[[ RECORD EXCERPTS, beginning ]]
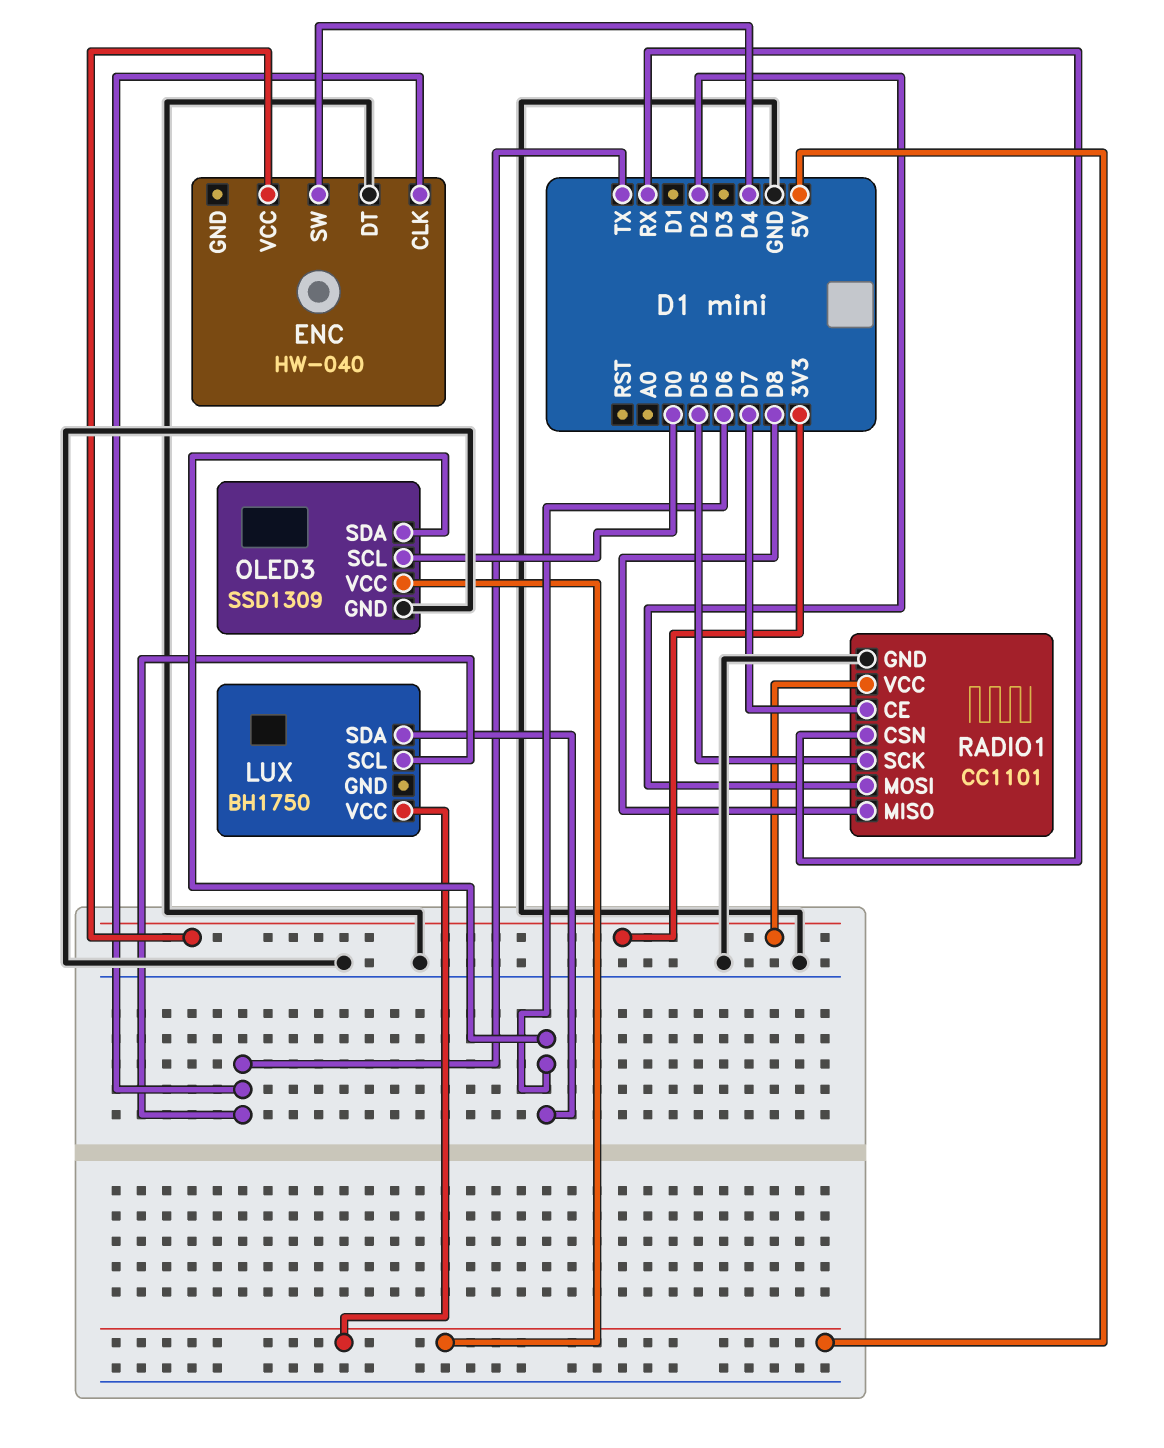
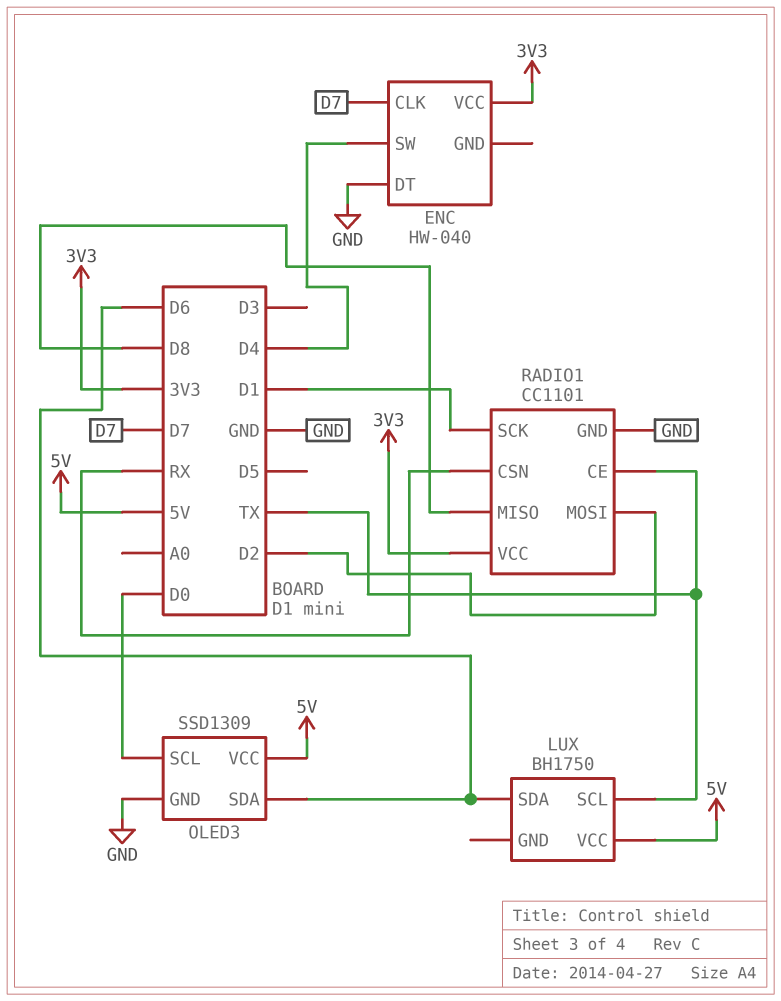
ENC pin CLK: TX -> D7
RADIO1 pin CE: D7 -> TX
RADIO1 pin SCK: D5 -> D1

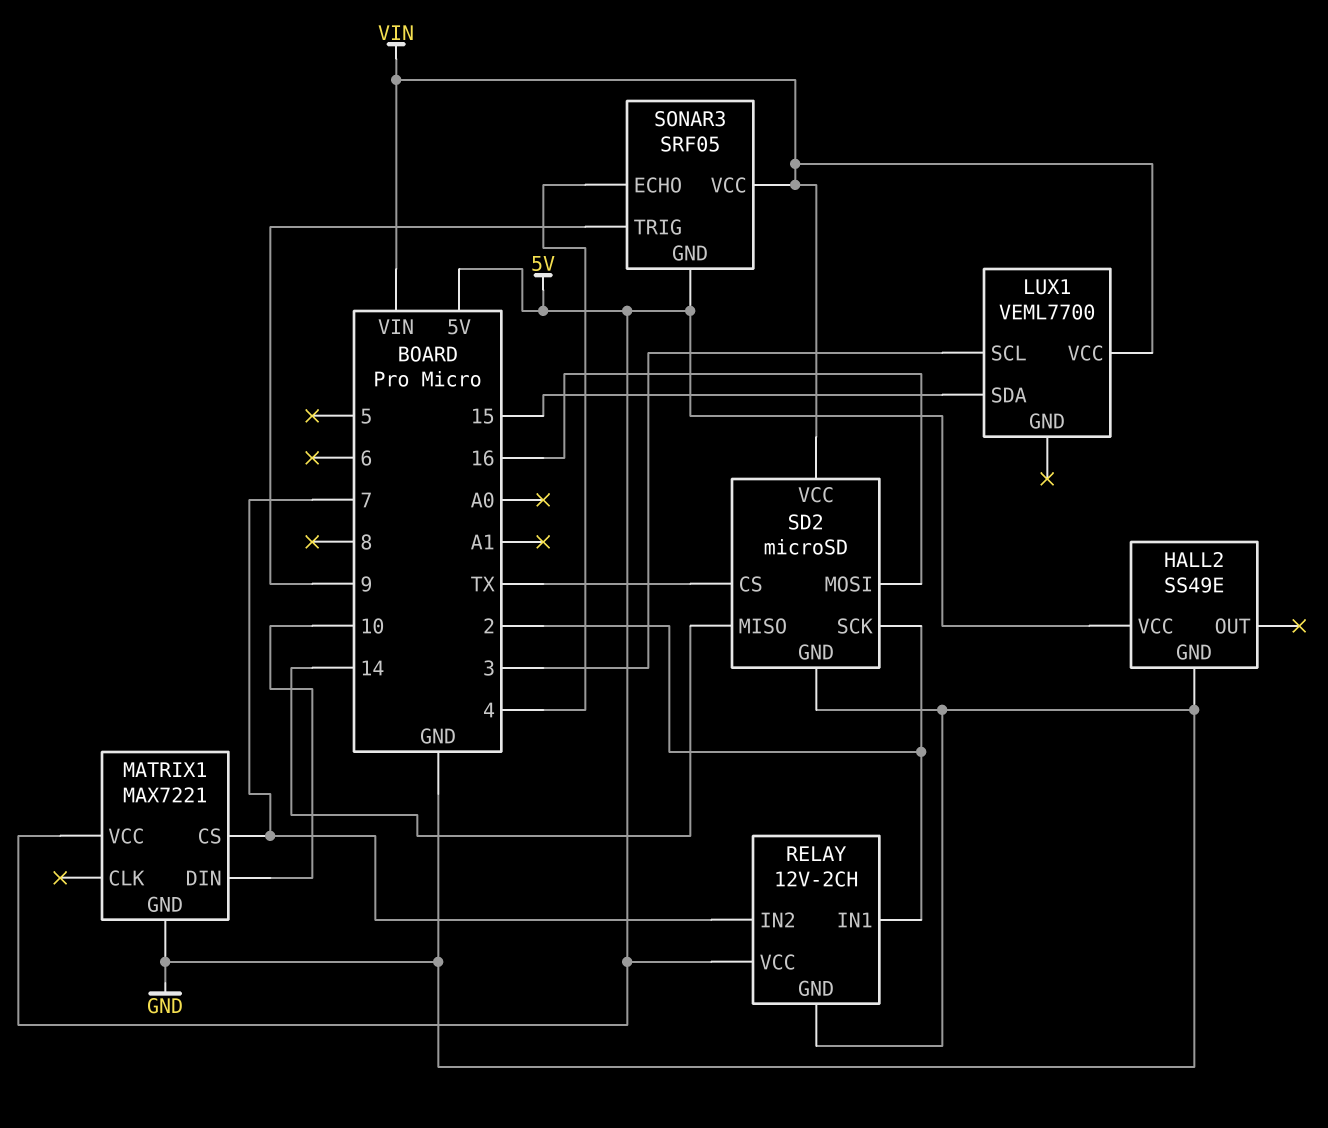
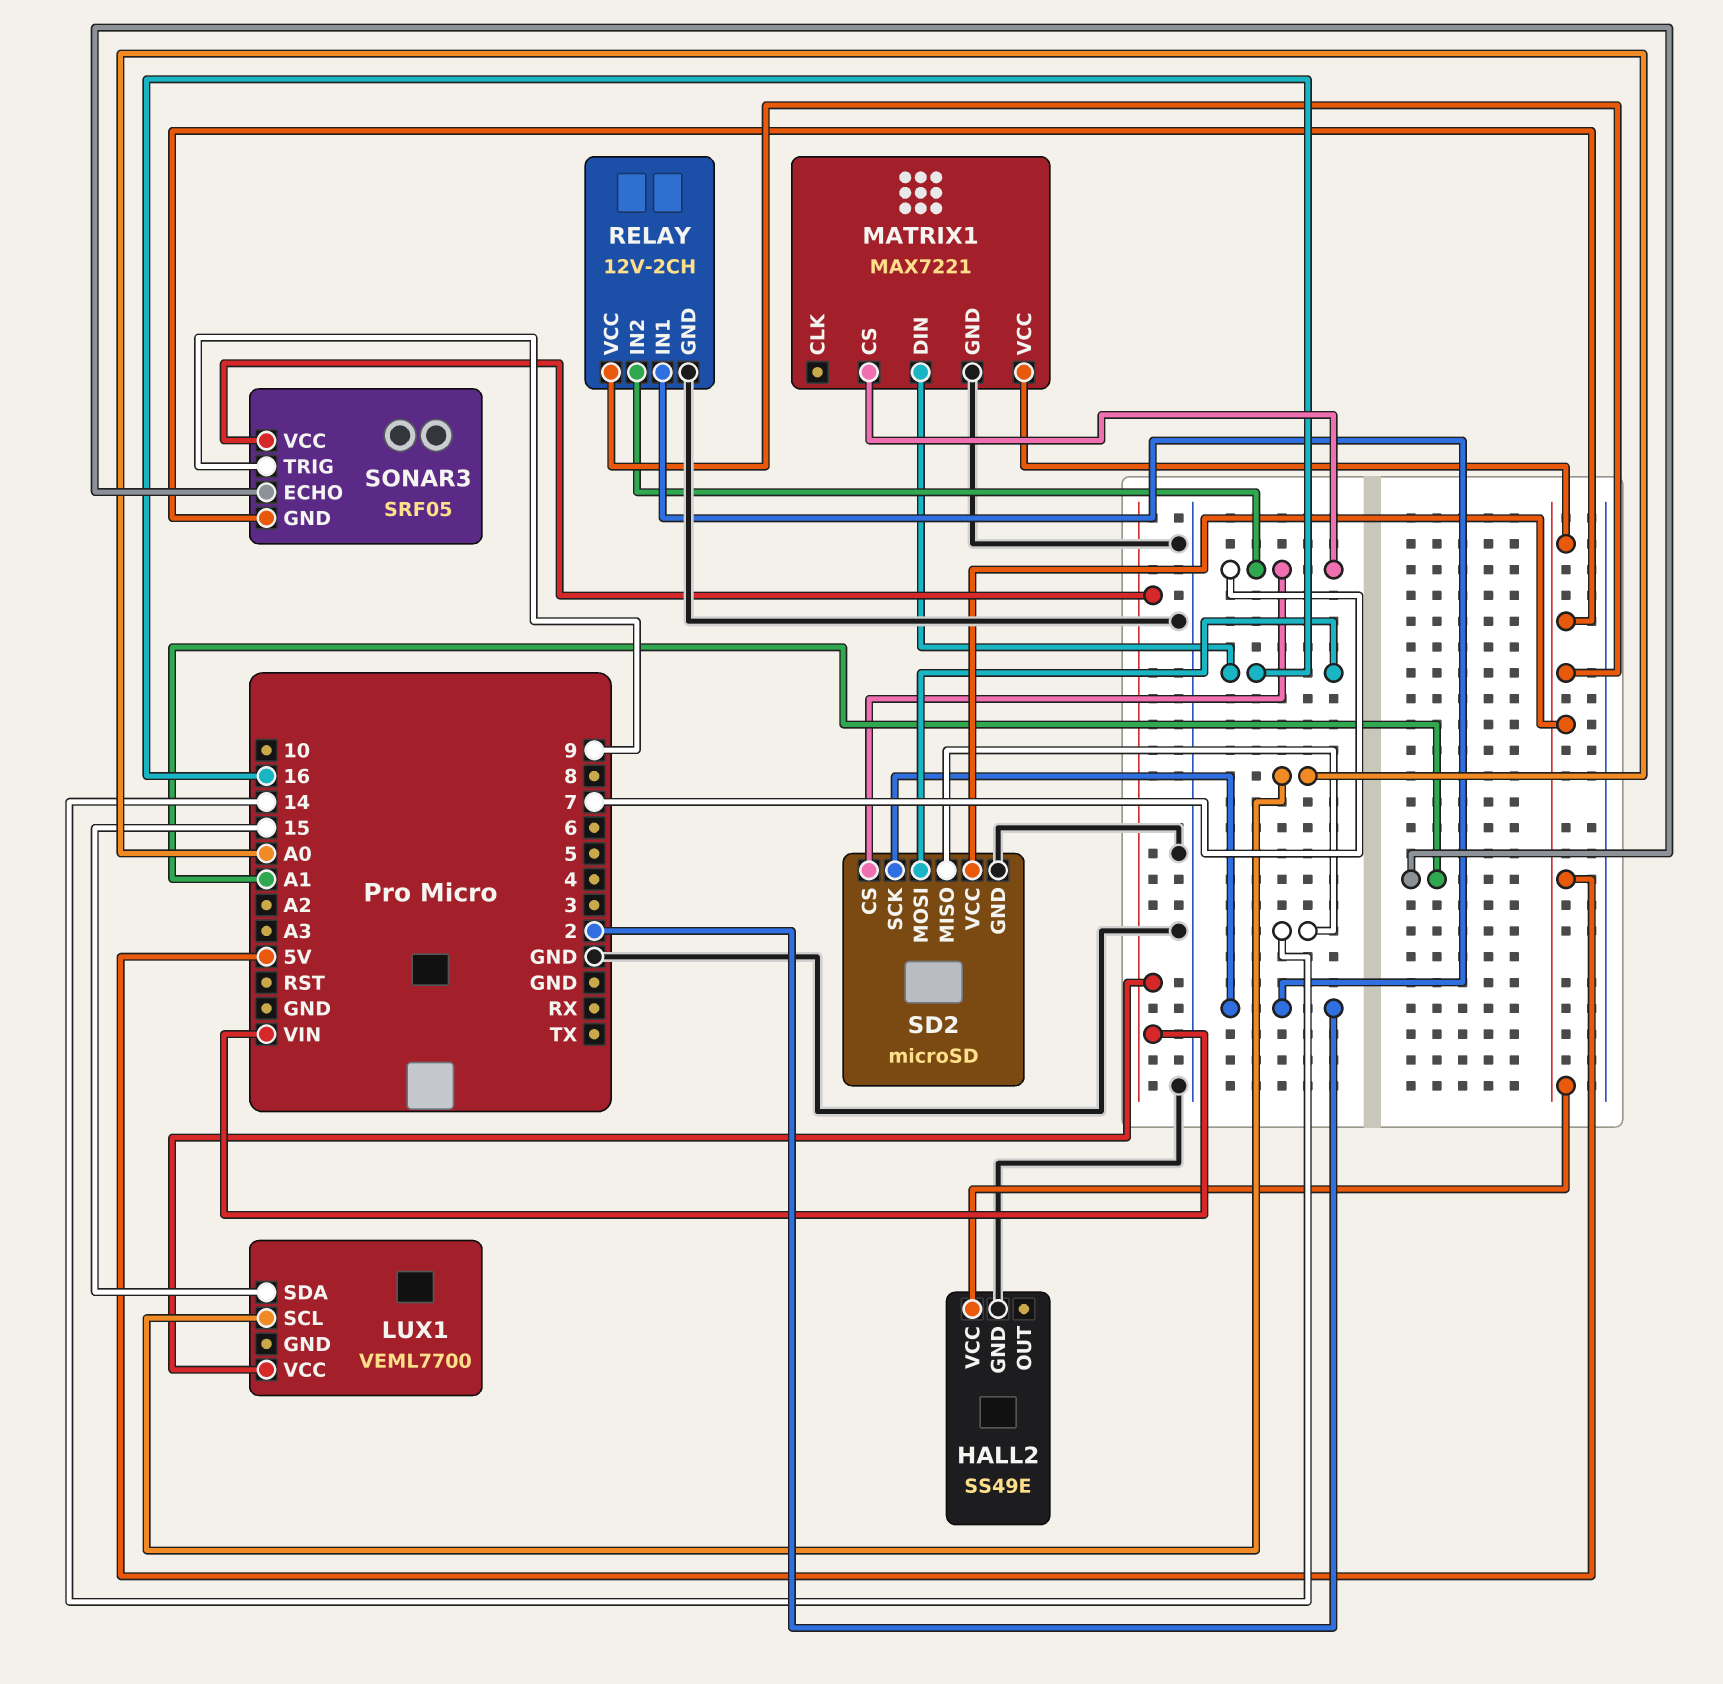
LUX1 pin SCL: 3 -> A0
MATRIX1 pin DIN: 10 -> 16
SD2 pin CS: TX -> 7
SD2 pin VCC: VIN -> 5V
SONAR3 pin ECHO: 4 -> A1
[[ RECORD EXCERPTS, end ]]
## WHAT TO WORK ON
Write out exactly the lines from the line containing "MATRIX1 pin DIN: 10 -> 16" to the end of the listing above, both included, and nothing else.

## REPLY TO THE TASK
MATRIX1 pin DIN: 10 -> 16
SD2 pin CS: TX -> 7
SD2 pin VCC: VIN -> 5V
SONAR3 pin ECHO: 4 -> A1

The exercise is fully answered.